• Prompt
Copy exactly the lines of the data below that run from the line holding "camera: 155 degrees left, 0 degrees up" through the line holding "yellow_movinozo <30,585,135,688> ->", both ends included.

________________

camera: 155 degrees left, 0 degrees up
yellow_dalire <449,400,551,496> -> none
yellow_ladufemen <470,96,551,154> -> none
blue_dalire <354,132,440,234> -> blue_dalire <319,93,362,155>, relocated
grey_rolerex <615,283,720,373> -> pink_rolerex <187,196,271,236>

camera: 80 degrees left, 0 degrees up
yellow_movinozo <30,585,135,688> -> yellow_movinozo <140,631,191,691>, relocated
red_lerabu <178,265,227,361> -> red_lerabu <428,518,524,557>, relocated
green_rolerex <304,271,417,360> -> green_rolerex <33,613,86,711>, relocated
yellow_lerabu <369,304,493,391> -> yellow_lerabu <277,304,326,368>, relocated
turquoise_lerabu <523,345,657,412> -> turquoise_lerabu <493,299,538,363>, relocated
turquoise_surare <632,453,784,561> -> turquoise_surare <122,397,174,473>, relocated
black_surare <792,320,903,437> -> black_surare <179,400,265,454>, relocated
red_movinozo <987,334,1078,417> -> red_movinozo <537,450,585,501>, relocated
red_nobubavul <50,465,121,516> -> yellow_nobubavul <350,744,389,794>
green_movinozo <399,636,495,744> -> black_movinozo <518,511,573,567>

________________

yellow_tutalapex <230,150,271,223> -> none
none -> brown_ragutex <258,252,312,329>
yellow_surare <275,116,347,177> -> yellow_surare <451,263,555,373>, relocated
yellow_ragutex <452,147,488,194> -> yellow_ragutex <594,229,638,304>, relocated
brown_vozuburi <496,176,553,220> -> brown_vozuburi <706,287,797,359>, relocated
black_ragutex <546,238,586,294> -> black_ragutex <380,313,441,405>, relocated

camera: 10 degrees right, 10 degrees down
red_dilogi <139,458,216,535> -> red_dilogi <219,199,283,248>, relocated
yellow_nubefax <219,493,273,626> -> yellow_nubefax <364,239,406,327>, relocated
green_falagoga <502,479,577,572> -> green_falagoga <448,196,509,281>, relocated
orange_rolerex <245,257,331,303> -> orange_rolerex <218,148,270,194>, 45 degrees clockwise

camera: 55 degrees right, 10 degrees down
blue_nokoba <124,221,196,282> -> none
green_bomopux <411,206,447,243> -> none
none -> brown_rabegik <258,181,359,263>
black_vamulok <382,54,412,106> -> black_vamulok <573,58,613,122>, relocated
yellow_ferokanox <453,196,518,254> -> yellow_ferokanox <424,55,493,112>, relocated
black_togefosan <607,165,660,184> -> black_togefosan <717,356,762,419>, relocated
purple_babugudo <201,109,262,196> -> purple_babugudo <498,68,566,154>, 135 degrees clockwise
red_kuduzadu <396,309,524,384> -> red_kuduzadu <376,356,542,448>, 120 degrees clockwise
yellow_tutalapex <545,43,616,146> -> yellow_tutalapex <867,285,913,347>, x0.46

________________

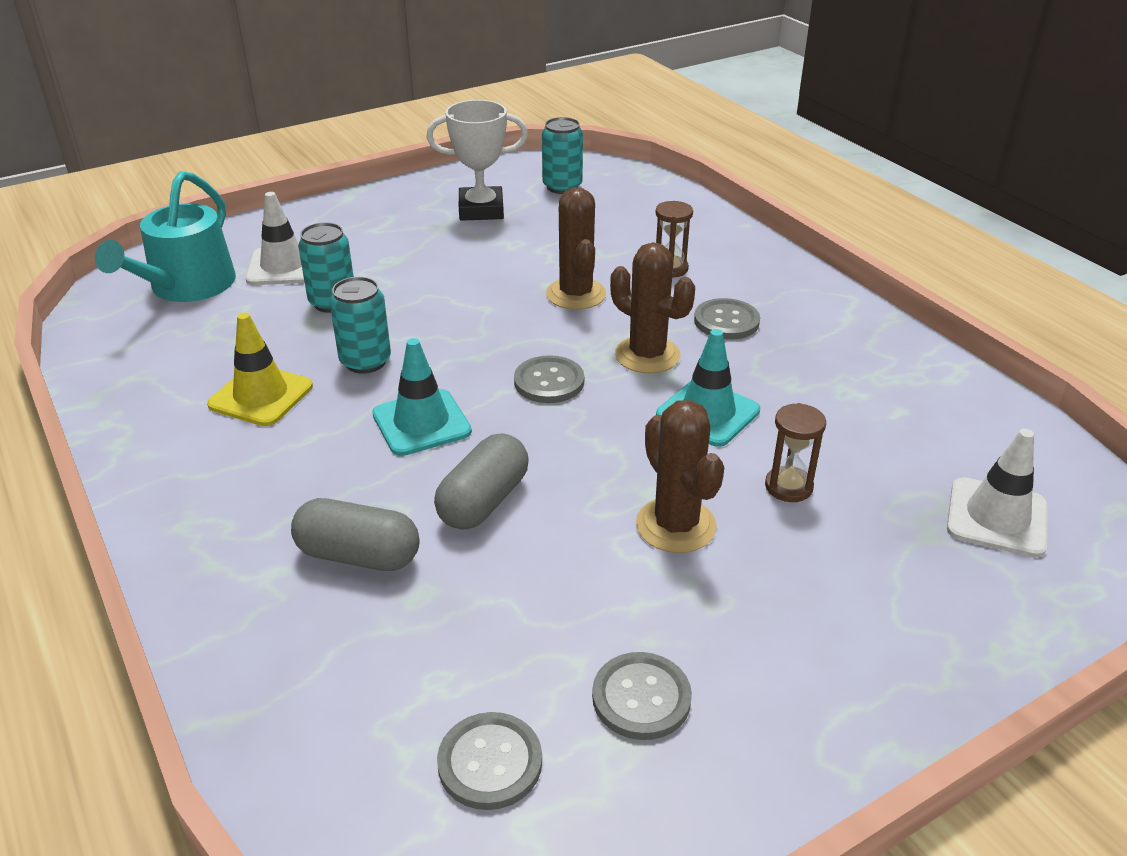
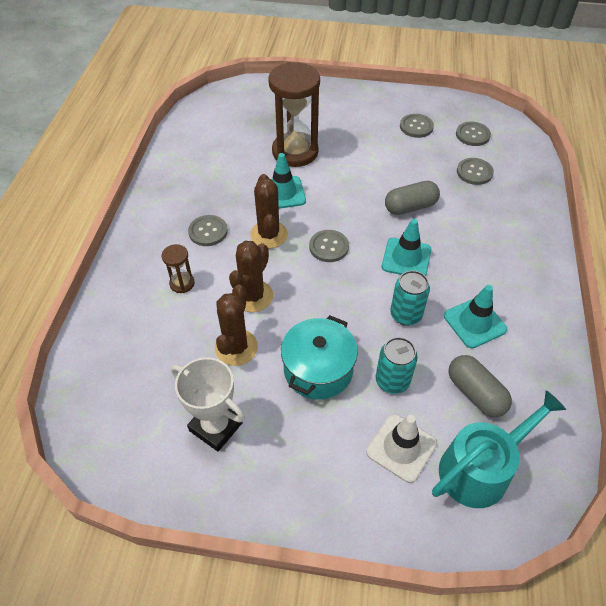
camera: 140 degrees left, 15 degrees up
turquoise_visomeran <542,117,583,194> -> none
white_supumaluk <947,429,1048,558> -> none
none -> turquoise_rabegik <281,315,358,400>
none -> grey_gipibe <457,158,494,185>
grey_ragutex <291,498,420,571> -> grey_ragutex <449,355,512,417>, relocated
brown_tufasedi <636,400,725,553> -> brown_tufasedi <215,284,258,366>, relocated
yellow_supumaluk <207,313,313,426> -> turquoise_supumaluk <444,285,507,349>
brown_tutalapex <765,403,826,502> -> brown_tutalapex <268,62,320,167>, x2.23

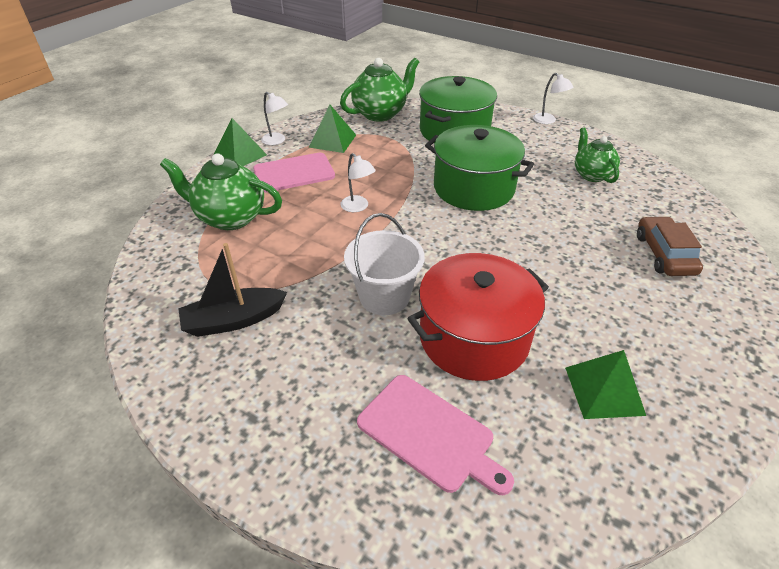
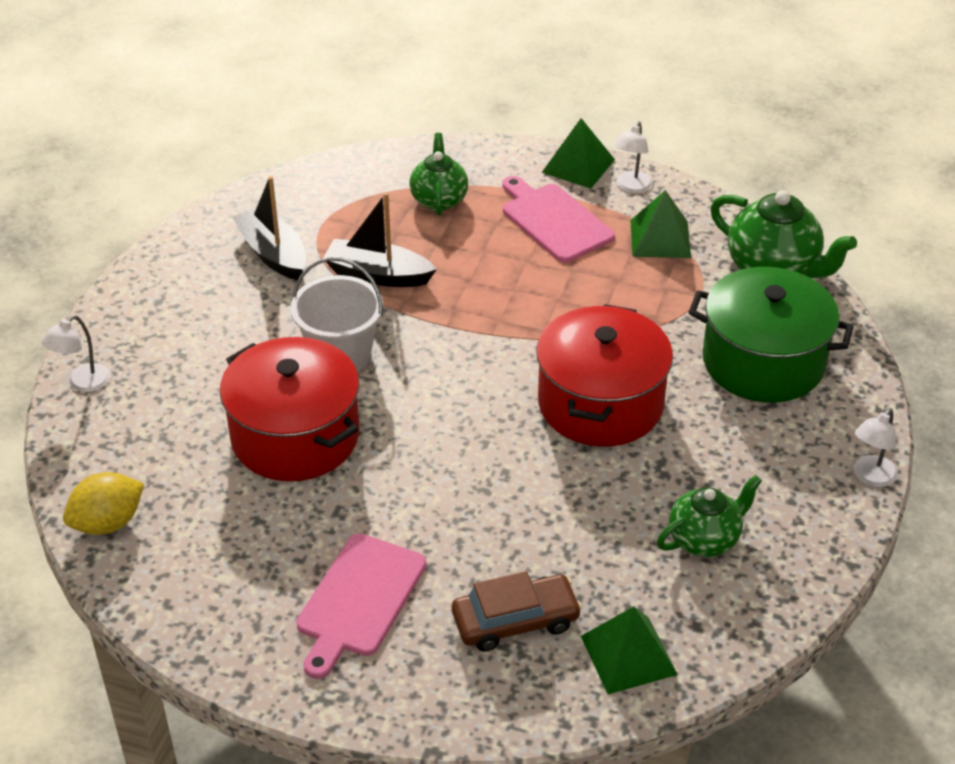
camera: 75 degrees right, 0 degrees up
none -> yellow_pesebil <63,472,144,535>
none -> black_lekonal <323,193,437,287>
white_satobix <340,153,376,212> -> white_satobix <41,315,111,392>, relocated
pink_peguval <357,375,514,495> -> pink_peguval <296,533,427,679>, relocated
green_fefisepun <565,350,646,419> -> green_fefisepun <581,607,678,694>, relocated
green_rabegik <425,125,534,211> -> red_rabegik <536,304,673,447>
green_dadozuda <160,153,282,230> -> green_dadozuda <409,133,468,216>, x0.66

________________

• Finished task
camera: 155 degrees left, 0 degrees up
yellow_dalire <449,400,551,496> -> none
yellow_ladufemen <470,96,551,154> -> none
blue_dalire <354,132,440,234> -> blue_dalire <319,93,362,155>, relocated
grey_rolerex <615,283,720,373> -> pink_rolerex <187,196,271,236>

camera: 80 degrees left, 0 degrees up
yellow_movinozo <30,585,135,688> -> yellow_movinozo <140,631,191,691>, relocated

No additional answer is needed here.